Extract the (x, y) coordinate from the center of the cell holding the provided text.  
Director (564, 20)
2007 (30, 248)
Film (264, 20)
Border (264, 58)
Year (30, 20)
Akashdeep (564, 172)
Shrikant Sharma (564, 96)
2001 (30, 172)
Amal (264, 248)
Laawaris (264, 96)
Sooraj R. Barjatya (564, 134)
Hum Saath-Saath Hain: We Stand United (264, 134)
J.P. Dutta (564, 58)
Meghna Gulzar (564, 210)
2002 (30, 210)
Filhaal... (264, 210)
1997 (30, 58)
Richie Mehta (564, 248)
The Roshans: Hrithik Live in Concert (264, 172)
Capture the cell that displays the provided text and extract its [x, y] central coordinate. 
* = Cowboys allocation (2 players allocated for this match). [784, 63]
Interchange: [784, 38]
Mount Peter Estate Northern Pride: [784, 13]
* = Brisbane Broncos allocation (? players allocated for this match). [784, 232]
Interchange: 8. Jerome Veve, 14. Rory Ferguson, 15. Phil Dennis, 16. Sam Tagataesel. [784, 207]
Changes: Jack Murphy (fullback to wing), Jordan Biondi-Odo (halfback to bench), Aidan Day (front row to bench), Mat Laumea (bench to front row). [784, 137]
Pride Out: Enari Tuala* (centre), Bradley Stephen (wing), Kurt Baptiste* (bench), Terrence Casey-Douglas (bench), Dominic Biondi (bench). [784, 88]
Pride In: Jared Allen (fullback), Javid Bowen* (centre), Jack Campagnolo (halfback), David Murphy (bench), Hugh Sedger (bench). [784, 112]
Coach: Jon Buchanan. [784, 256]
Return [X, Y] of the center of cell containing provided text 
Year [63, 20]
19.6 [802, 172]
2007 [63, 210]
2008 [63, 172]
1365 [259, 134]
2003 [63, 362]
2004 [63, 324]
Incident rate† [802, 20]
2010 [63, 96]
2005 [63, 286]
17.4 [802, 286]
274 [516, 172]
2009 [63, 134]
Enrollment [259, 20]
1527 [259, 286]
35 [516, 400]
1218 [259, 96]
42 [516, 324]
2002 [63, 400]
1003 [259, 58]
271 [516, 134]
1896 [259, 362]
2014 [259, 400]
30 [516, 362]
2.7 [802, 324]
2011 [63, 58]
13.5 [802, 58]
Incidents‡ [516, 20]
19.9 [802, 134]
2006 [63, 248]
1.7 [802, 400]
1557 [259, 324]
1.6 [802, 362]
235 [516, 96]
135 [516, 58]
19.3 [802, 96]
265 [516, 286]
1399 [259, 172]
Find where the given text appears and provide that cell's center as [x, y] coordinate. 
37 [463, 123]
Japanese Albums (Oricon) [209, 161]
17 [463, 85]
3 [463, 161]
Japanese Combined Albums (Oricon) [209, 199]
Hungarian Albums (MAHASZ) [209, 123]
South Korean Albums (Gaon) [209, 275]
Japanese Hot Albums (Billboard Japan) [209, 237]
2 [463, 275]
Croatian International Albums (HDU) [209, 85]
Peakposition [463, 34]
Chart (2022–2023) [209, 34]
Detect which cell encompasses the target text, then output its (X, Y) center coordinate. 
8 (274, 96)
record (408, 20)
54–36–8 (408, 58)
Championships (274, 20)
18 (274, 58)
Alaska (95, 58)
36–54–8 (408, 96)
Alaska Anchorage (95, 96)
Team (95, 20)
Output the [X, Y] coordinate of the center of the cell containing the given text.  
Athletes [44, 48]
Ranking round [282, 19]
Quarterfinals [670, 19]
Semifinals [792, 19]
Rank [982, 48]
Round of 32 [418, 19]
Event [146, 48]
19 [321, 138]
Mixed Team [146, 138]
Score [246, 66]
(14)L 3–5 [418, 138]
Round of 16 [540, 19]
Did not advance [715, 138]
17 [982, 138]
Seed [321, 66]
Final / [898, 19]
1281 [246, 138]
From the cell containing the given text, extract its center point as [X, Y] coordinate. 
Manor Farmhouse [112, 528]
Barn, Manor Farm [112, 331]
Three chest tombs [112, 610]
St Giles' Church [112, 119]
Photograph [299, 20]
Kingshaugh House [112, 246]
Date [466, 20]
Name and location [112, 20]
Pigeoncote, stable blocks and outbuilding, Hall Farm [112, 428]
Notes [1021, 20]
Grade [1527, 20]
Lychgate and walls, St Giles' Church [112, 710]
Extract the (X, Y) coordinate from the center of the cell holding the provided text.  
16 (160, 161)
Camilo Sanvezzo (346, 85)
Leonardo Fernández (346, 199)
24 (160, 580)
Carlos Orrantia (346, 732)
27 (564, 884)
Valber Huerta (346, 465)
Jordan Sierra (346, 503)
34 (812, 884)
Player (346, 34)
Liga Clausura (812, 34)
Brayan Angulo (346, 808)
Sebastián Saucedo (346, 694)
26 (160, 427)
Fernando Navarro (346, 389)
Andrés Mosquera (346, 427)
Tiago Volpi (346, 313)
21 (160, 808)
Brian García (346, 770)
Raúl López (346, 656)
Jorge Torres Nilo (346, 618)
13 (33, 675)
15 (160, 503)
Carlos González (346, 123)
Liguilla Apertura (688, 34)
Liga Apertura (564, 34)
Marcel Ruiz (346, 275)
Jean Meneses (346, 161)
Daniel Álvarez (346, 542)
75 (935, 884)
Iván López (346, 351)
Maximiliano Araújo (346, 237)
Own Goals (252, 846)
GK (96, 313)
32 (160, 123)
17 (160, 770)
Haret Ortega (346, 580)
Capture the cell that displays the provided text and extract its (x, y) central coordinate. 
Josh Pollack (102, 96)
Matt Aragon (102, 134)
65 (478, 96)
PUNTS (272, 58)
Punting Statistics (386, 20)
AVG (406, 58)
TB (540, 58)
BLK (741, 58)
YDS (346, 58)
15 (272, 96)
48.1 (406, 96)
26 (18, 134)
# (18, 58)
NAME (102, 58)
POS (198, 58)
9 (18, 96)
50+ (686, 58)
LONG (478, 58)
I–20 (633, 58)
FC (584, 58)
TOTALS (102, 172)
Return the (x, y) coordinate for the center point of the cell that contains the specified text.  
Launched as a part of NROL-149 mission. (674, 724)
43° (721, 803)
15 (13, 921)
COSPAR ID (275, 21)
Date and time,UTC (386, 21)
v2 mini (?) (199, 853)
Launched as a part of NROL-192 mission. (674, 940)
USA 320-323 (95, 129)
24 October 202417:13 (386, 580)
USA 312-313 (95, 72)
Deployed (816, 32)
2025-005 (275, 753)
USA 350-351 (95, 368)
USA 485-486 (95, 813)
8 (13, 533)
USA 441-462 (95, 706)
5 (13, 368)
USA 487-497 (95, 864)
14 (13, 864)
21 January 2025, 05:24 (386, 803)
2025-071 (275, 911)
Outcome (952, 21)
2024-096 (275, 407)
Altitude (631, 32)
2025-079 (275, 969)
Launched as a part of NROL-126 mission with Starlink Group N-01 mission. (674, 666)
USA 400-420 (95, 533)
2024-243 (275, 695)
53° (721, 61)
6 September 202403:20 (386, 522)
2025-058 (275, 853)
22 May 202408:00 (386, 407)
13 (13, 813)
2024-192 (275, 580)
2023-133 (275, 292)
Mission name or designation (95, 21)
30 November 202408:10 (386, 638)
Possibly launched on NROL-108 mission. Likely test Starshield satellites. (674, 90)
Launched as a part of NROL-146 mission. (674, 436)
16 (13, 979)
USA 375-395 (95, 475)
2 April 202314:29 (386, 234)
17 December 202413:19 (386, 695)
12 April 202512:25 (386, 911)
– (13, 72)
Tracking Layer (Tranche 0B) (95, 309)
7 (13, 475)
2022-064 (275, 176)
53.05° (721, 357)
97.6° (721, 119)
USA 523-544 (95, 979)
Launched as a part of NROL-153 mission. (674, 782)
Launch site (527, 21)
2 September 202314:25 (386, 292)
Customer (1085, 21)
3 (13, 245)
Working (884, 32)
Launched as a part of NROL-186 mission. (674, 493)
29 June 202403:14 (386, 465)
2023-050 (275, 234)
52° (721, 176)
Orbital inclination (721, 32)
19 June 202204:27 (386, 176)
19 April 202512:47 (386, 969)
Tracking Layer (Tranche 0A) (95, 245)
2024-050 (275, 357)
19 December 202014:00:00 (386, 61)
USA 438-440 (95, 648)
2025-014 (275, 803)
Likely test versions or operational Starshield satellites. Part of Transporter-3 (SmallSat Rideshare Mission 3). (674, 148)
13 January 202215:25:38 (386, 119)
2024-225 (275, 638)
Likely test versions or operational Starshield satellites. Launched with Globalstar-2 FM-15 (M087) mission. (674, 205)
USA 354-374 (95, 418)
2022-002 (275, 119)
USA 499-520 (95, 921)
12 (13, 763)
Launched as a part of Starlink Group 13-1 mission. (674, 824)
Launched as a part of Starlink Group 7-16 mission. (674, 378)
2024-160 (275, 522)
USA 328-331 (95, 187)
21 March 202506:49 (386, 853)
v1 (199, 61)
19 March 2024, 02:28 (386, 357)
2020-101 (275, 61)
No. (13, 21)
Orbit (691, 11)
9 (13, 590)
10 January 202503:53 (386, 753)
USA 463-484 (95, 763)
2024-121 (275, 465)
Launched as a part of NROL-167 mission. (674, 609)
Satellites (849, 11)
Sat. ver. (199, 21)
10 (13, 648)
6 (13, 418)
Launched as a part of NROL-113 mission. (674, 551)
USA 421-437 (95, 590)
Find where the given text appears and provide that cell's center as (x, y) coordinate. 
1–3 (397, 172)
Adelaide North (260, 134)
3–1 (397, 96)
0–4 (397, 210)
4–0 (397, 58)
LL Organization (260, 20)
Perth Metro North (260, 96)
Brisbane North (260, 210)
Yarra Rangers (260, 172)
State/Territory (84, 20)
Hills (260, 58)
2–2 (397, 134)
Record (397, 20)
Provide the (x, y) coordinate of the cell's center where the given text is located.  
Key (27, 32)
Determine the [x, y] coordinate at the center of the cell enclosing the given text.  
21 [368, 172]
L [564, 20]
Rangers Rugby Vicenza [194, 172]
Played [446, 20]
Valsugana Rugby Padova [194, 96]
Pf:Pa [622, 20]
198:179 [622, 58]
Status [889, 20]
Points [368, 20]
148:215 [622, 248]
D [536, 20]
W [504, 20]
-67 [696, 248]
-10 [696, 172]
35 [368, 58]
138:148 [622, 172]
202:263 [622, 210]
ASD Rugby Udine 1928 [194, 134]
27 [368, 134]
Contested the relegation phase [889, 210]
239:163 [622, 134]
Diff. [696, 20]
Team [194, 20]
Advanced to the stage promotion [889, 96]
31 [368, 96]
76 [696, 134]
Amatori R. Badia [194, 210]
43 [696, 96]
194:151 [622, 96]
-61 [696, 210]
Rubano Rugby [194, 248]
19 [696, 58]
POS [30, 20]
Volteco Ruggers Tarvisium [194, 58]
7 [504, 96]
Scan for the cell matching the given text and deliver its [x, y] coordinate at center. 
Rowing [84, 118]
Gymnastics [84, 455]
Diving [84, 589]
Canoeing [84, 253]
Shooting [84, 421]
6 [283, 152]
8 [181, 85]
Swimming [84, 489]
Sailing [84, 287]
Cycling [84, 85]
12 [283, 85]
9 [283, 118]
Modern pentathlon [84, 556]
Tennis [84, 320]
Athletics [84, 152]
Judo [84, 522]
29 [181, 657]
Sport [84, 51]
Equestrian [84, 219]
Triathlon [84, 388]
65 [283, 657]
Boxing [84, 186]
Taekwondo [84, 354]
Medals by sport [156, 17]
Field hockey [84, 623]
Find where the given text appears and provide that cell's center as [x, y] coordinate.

- _EXERCISE DIRECTIONS_
Substitute "Season" for "Year" throughout the stretch from the first of the lines through the line containing "42 [516, 324]", and reproduce only that stretch with nothing else altered.

- _RESPONSE_
Extract the (x, y) coordinate from the center of the cell holding the provided text.  
Director (564, 20)
2007 (30, 248)
Film (264, 20)
Border (264, 58)
Season (30, 20)
Akashdeep (564, 172)
Shrikant Sharma (564, 96)
2001 (30, 172)
Amal (264, 248)
Laawaris (264, 96)
Sooraj R. Barjatya (564, 134)
Hum Saath-Saath Hain: We Stand United (264, 134)
J.P. Dutta (564, 58)
Meghna Gulzar (564, 210)
2002 (30, 210)
Filhaal... (264, 210)
1997 (30, 58)
Richie Mehta (564, 248)
The Roshans: Hrithik Live in Concert (264, 172)
Capture the cell that displays the provided text and extract its [x, y] central coordinate. 
* = Cowboys allocation (2 players allocated for this match). [784, 63]
Interchange: [784, 38]
Mount Peter Estate Northern Pride: [784, 13]
* = Brisbane Broncos allocation (? players allocated for this match). [784, 232]
Interchange: 8. Jerome Veve, 14. Rory Ferguson, 15. Phil Dennis, 16. Sam Tagataesel. [784, 207]
Changes: Jack Murphy (fullback to wing), Jordan Biondi-Odo (halfback to bench), Aidan Day (front row to bench), Mat Laumea (bench to front row). [784, 137]
Pride Out: Enari Tuala* (centre), Bradley Stephen (wing), Kurt Baptiste* (bench), Terrence Casey-Douglas (bench), Dominic Biondi (bench). [784, 88]
Pride In: Jared Allen (fullback), Javid Bowen* (centre), Jack Campagnolo (halfback), David Murphy (bench), Hugh Sedger (bench). [784, 112]
Coach: Jon Buchanan. [784, 256]
Return [X, Y] of the center of cell containing provided text 
Season [63, 20]
19.6 [802, 172]
2007 [63, 210]
2008 [63, 172]
1365 [259, 134]
2003 [63, 362]
2004 [63, 324]
Incident rate† [802, 20]
2010 [63, 96]
2005 [63, 286]
17.4 [802, 286]
274 [516, 172]
2009 [63, 134]
Enrollment [259, 20]
1527 [259, 286]
35 [516, 400]
1218 [259, 96]
42 [516, 324]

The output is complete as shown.